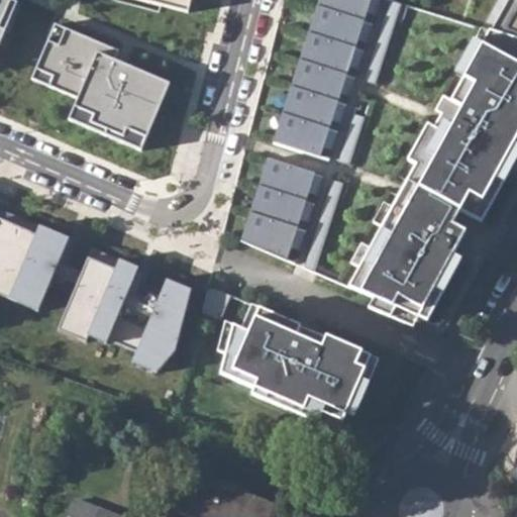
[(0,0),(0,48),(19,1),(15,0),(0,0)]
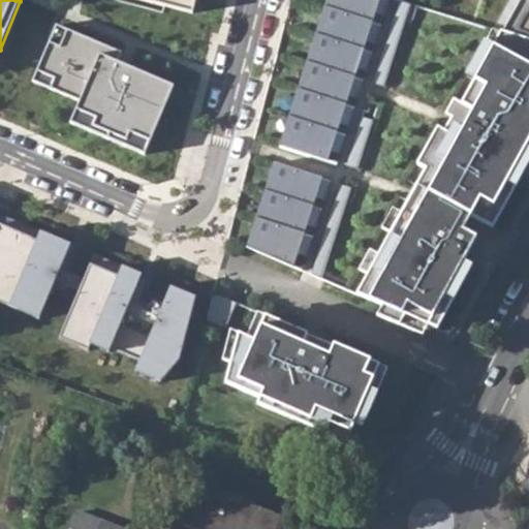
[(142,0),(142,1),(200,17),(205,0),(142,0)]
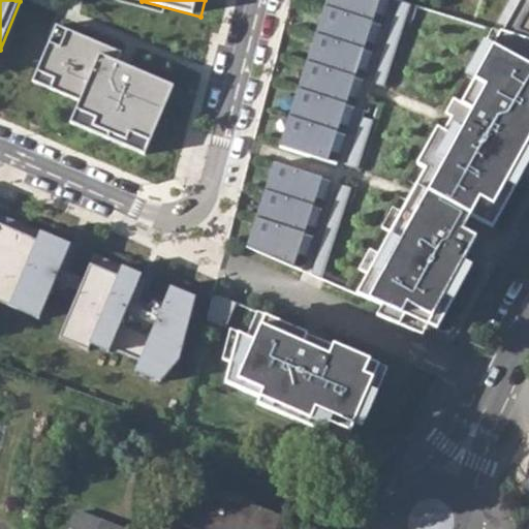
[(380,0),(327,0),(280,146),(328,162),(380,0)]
* * *
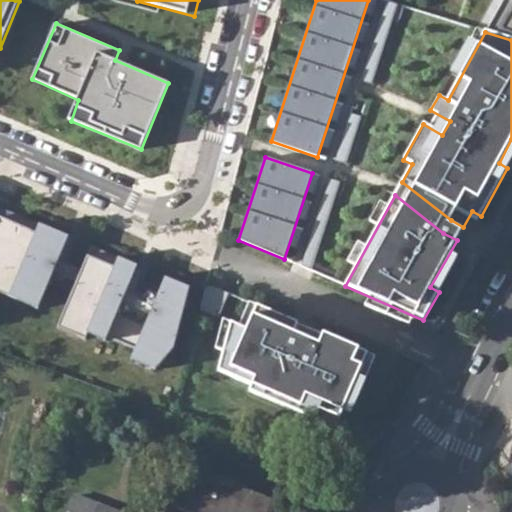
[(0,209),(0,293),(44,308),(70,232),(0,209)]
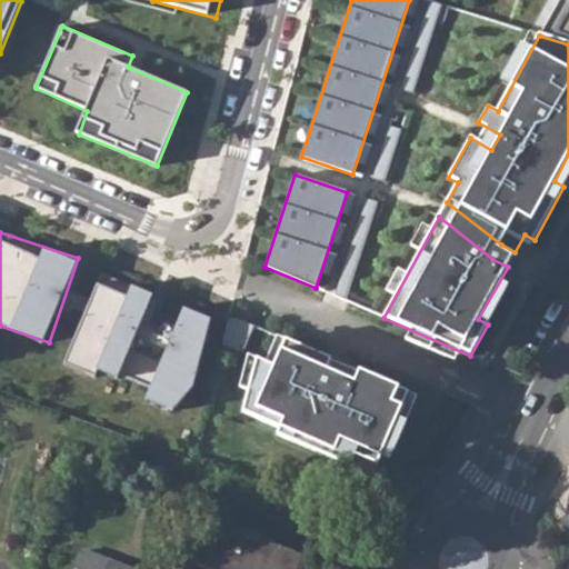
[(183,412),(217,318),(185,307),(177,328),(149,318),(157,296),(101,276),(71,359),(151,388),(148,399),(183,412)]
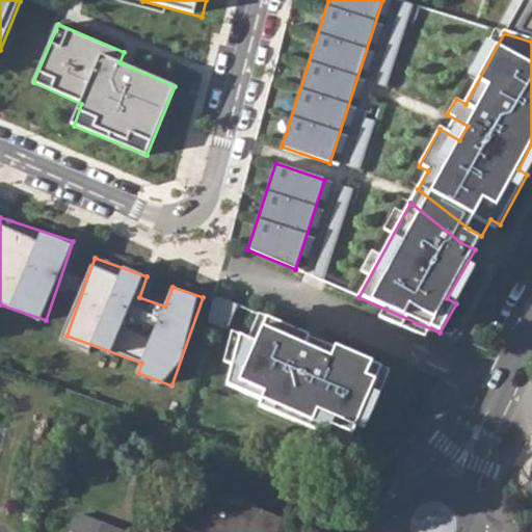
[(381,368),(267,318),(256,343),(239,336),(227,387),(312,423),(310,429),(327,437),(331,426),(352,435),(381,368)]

(WORK TO BE COMPLETED):
Beginning with the line above that contains "[(0,0),(0,48),(19,1),(15,0),(0,0)]" and finishing with the line that contains "[(380,0),(327,0),(280,146),(328,162),(380,0)]", print those lines exactly and only. Skip all pictures.

(WRITTEN ANSWER):
[(0,0),(0,48),(19,1),(15,0),(0,0)]
[(142,0),(142,1),(200,17),(205,0),(142,0)]
[(380,0),(327,0),(280,146),(328,162),(380,0)]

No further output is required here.